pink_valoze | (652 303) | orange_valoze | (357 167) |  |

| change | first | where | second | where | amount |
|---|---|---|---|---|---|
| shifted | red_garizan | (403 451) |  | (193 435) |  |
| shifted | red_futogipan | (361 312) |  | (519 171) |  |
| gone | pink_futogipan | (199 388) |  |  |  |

##########

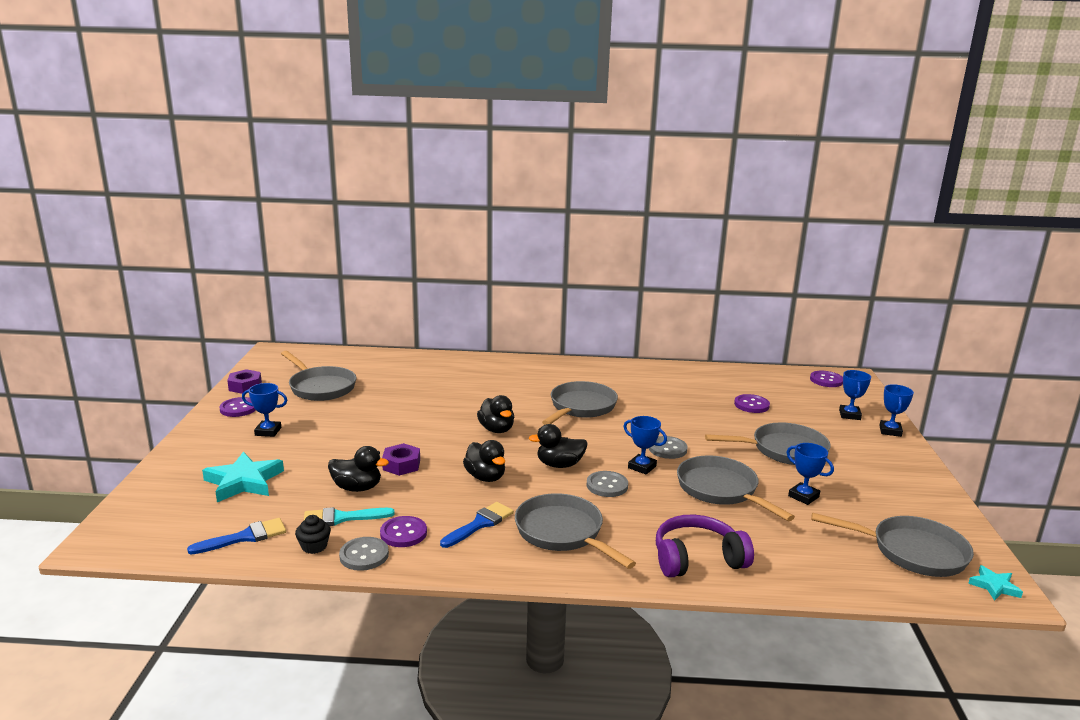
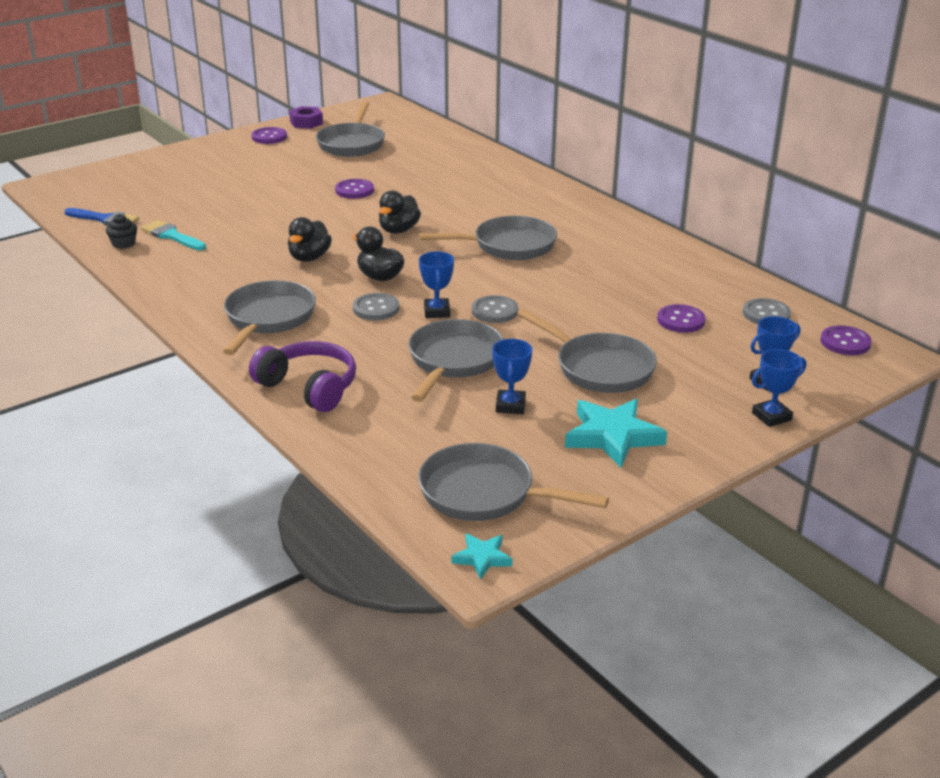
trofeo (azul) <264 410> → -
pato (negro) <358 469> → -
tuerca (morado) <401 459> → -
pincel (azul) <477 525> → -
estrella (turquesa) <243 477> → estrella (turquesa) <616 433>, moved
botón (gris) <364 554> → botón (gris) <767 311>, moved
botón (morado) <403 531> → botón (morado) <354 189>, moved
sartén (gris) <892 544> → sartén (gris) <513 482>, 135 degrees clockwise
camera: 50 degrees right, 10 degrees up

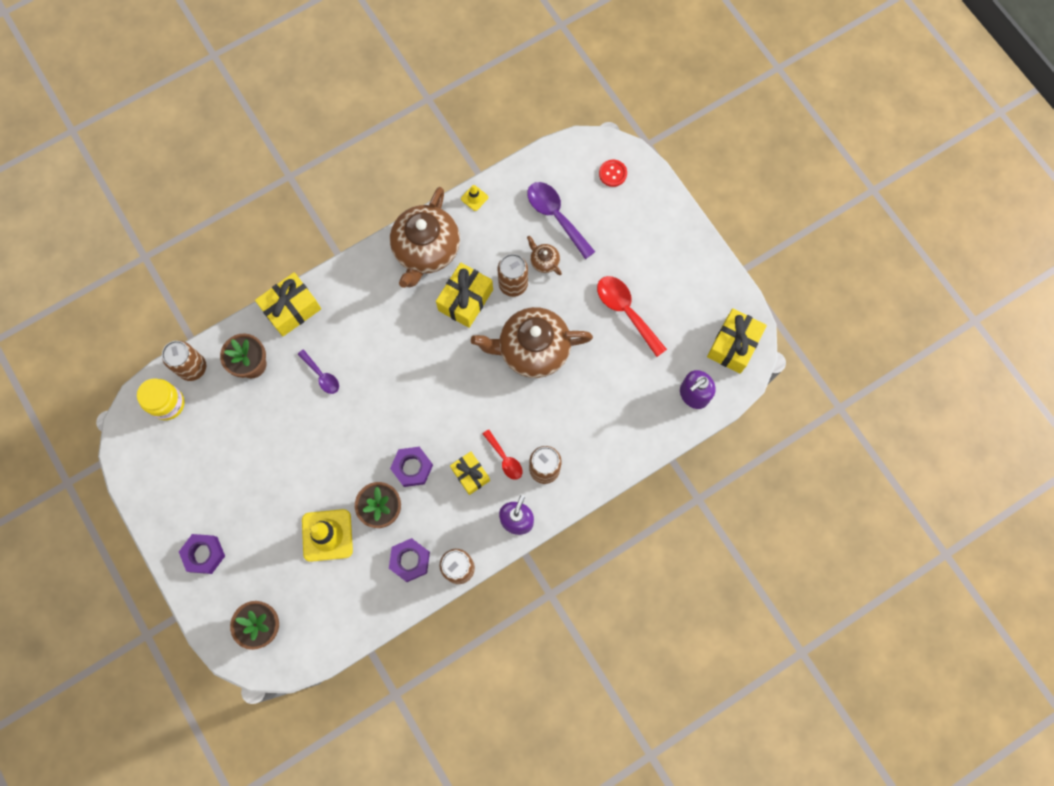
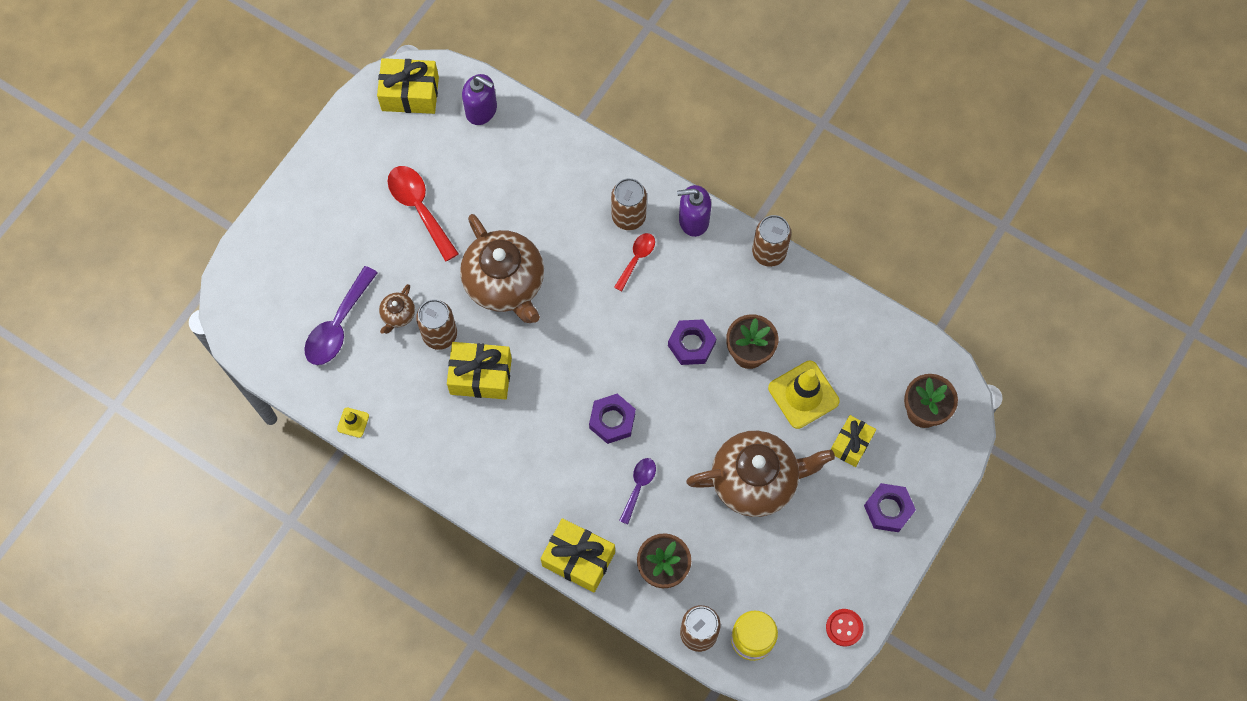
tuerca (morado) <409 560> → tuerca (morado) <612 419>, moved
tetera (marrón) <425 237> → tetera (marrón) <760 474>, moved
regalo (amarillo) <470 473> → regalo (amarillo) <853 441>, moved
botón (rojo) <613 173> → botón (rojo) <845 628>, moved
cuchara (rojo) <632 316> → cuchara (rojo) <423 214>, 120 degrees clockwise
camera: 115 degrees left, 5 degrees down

##########

◆ **Exercise aim**
Beginning with the line above that contains "trofeo (azul) <264", copy each line exactly up to and including the line that contains "sartén (gris) <892", and go no further.

◆ **Exercise solution**
trofeo (azul) <264 410> → -
pato (negro) <358 469> → -
tuerca (morado) <401 459> → -
pincel (azul) <477 525> → -
estrella (turquesa) <243 477> → estrella (turquesa) <616 433>, moved
botón (gris) <364 554> → botón (gris) <767 311>, moved
botón (morado) <403 531> → botón (morado) <354 189>, moved
sartén (gris) <892 544> → sartén (gris) <513 482>, 135 degrees clockwise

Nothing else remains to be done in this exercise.